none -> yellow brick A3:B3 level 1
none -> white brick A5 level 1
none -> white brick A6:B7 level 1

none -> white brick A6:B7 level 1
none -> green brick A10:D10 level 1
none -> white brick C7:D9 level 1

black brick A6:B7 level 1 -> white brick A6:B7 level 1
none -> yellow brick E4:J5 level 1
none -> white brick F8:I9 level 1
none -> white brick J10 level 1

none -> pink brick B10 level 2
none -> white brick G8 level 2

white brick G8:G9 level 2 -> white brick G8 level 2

——

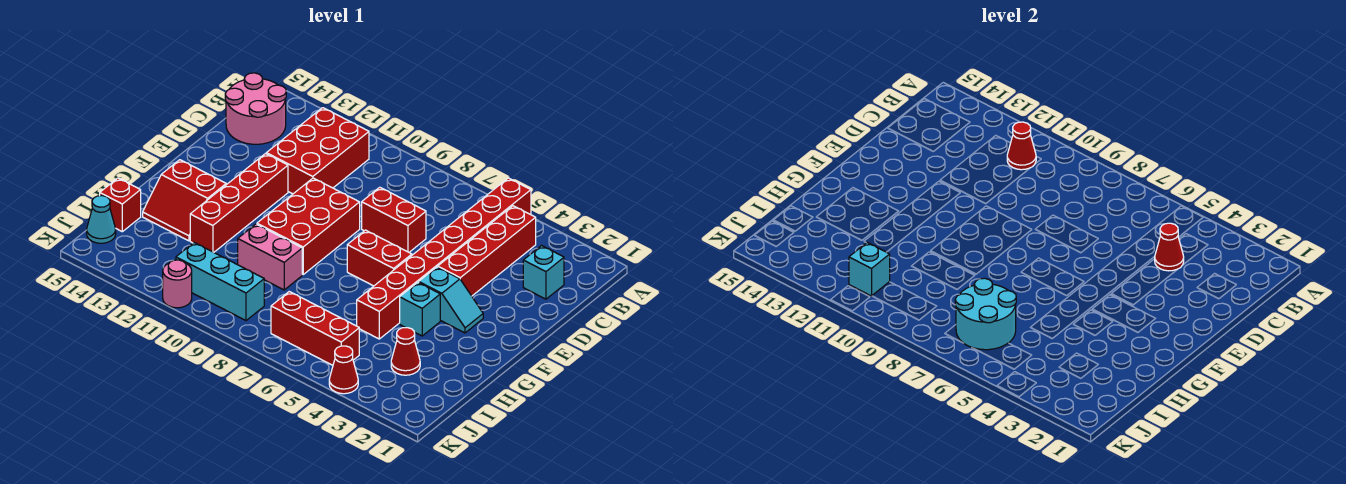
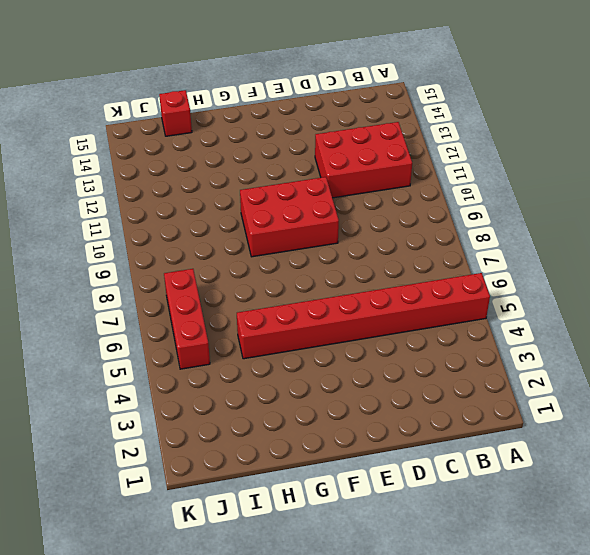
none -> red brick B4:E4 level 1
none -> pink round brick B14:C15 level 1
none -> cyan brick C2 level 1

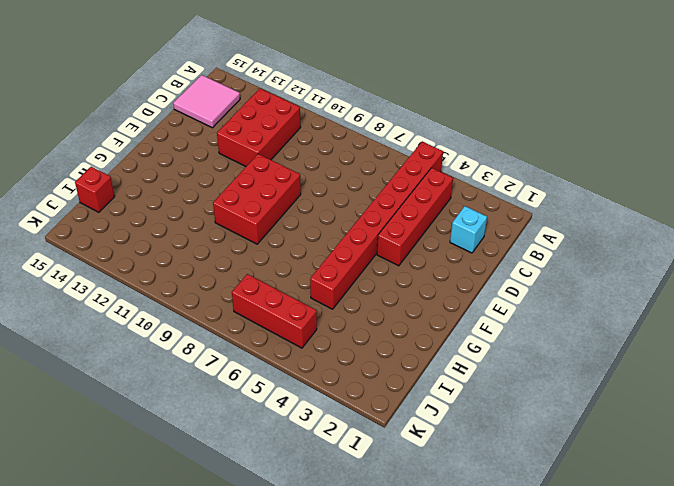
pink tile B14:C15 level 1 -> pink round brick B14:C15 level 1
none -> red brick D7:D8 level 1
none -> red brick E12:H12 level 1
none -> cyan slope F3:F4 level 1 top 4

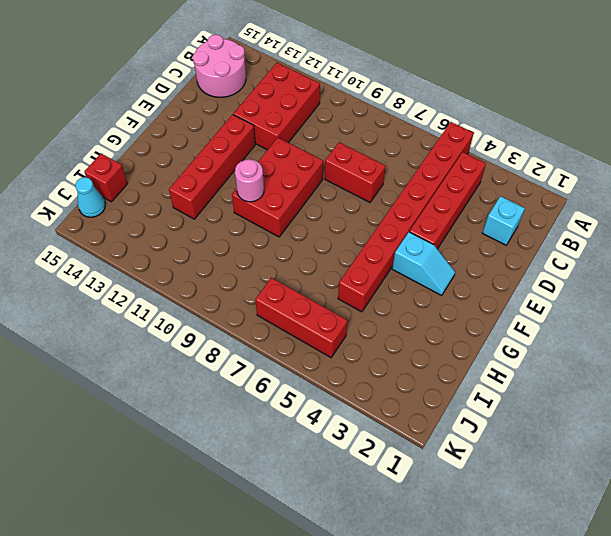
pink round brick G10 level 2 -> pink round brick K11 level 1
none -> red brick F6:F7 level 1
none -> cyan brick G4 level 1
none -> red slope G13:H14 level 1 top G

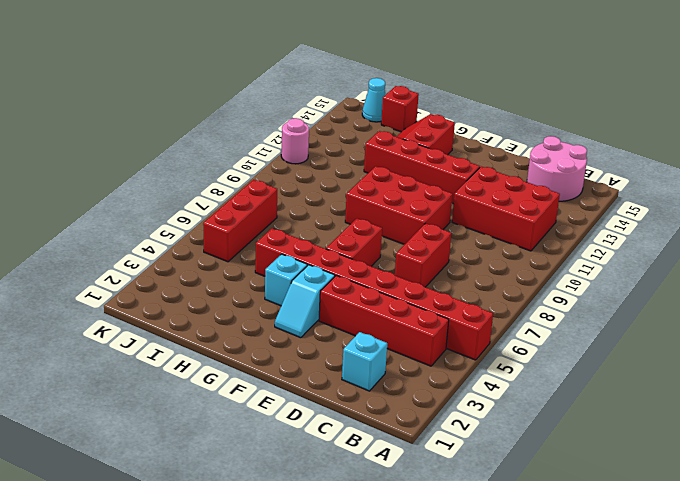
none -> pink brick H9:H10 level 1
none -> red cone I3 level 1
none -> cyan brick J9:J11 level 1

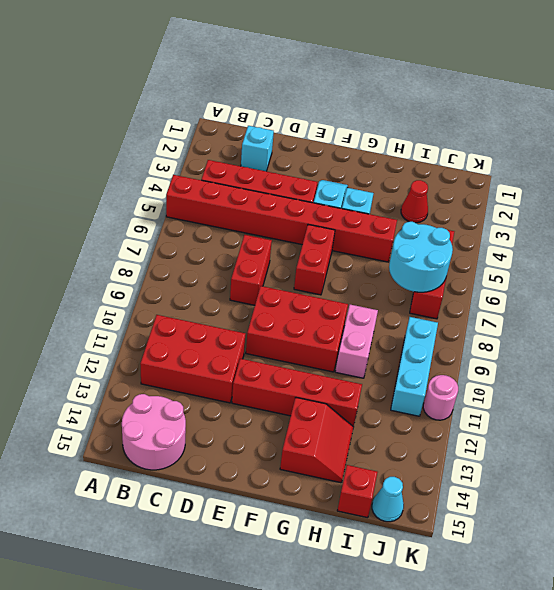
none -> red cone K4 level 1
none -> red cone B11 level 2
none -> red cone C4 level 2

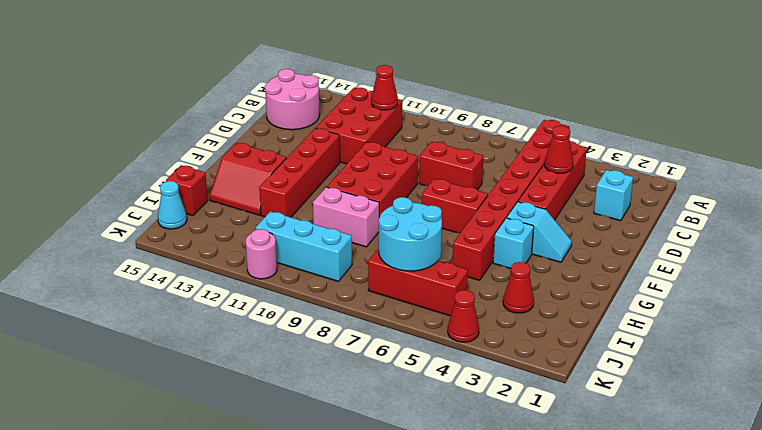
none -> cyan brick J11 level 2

——

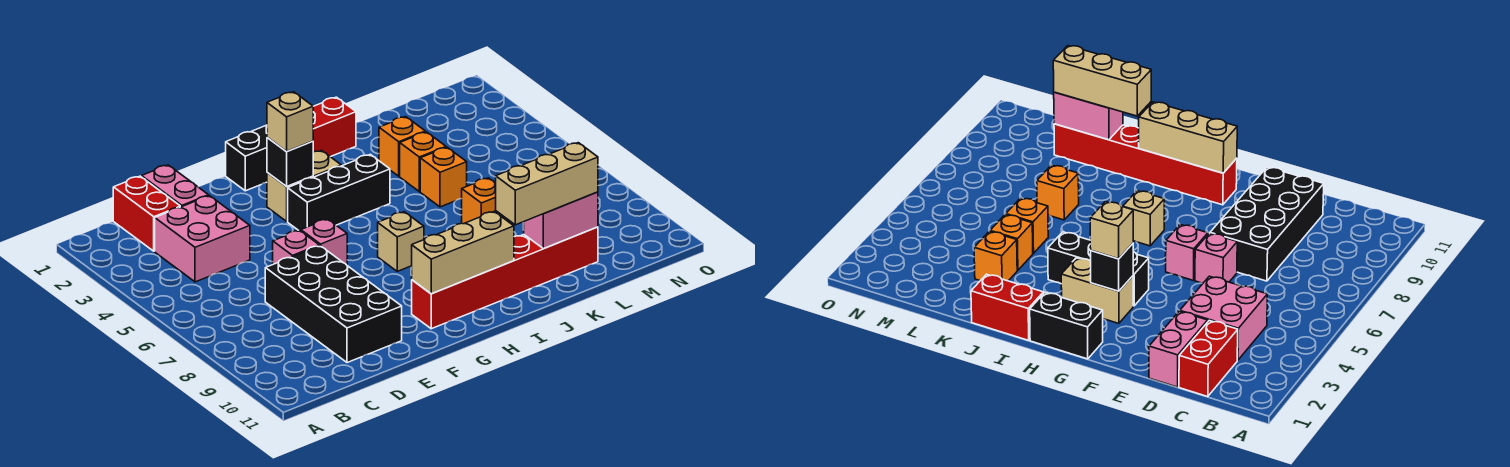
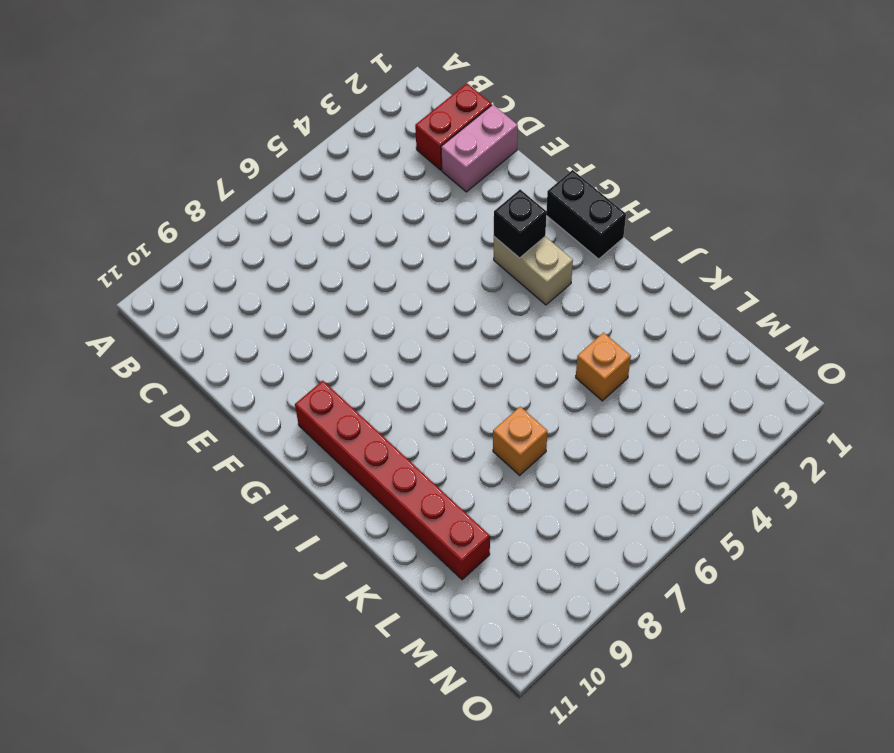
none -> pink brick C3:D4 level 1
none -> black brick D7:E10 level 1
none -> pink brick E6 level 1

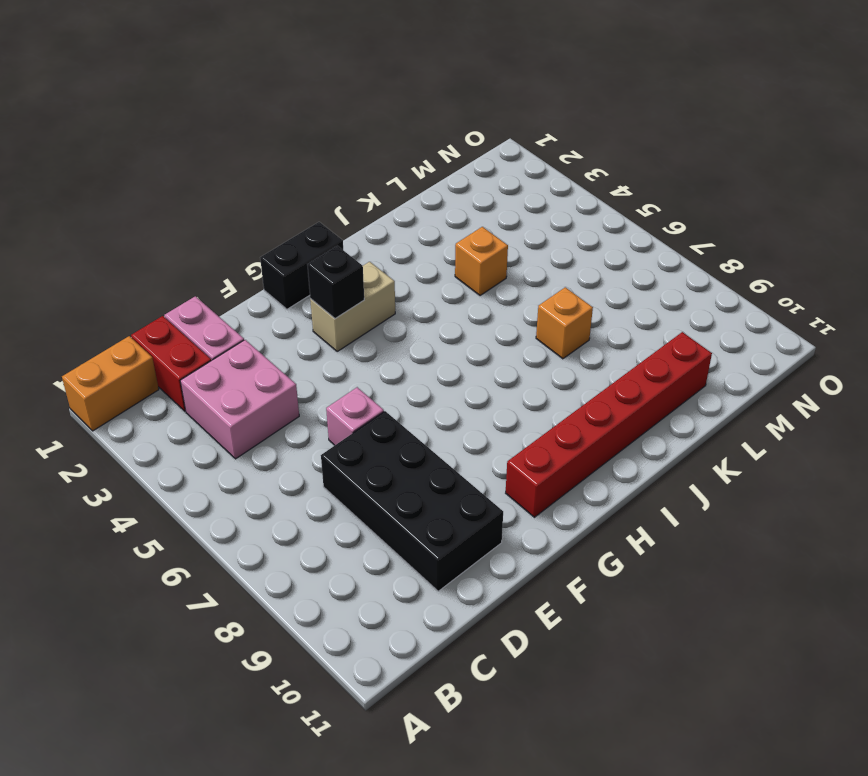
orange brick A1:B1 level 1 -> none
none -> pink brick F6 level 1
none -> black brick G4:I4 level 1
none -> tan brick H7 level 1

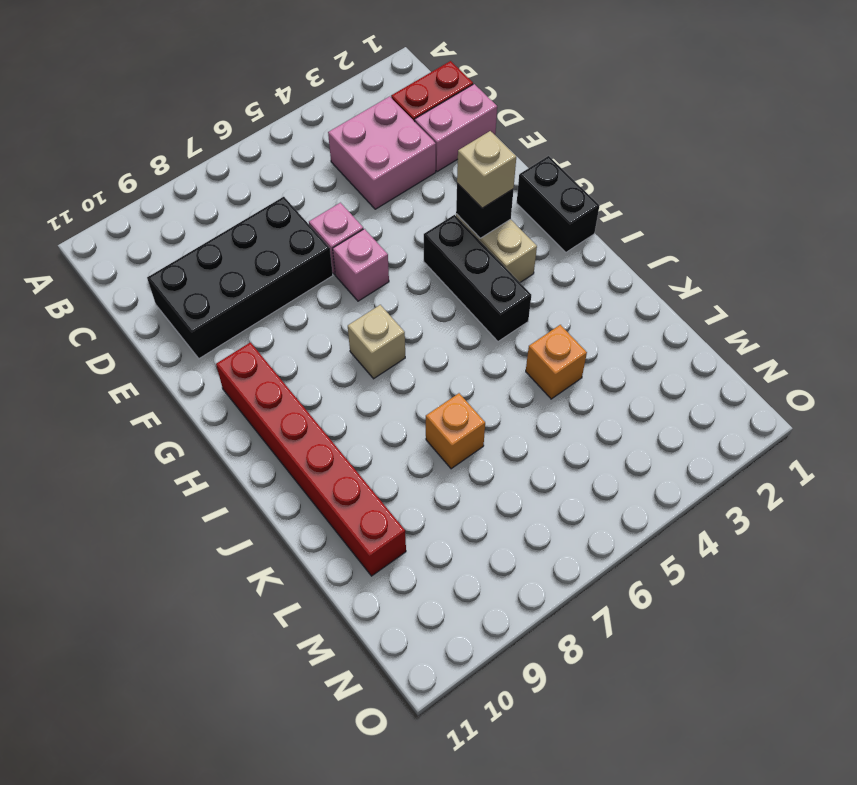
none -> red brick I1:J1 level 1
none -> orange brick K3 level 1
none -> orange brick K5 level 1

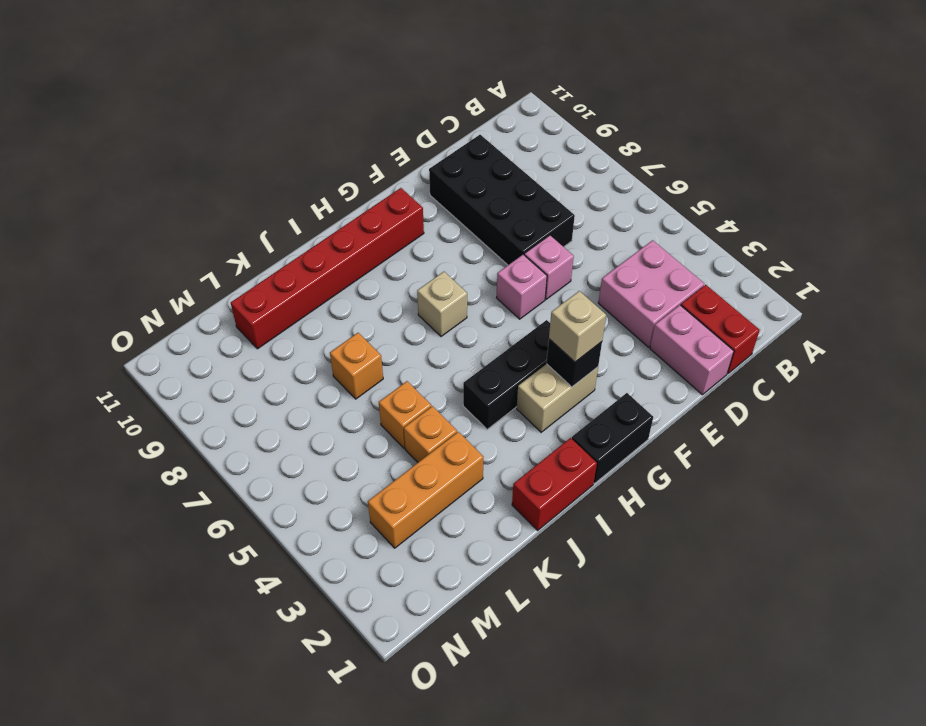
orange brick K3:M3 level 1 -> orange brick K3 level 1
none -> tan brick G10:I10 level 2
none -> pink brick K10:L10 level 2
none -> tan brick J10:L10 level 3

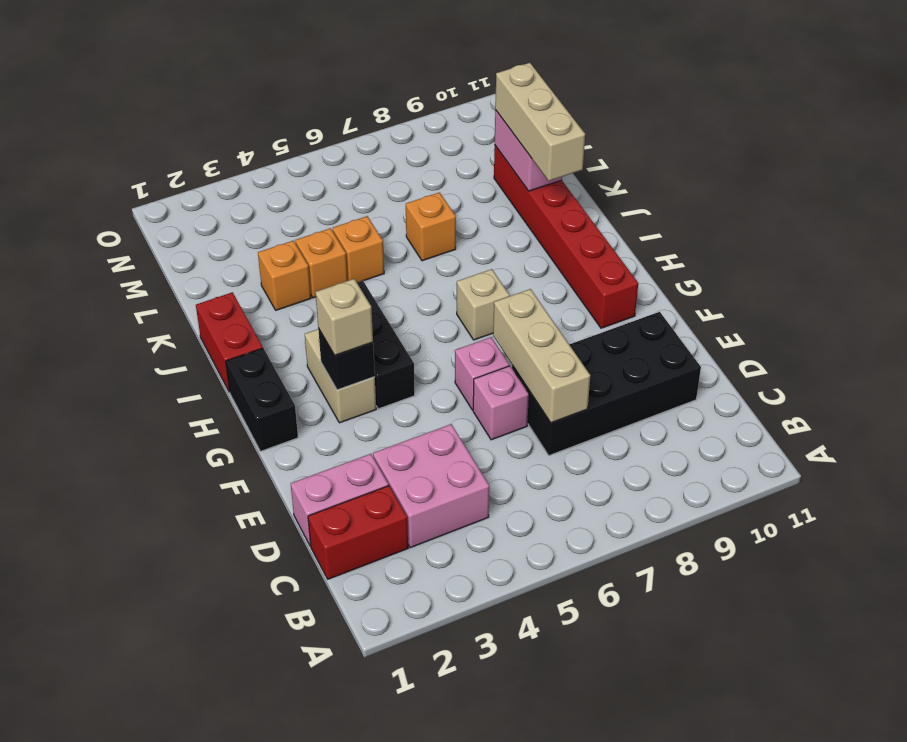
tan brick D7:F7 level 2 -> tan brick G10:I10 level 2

——

Copy only what lies between the line with "none -> black brick G4:I4 level 1" and the line with "tan brick D7:F7", those two lines included, exactly as given above; pictures stay out.

none -> black brick G4:I4 level 1
none -> tan brick H7 level 1

none -> red brick I1:J1 level 1
none -> orange brick K3 level 1
none -> orange brick K5 level 1

orange brick K3:M3 level 1 -> orange brick K3 level 1
none -> tan brick G10:I10 level 2
none -> pink brick K10:L10 level 2
none -> tan brick J10:L10 level 3

tan brick D7:F7 level 2 -> tan brick G10:I10 level 2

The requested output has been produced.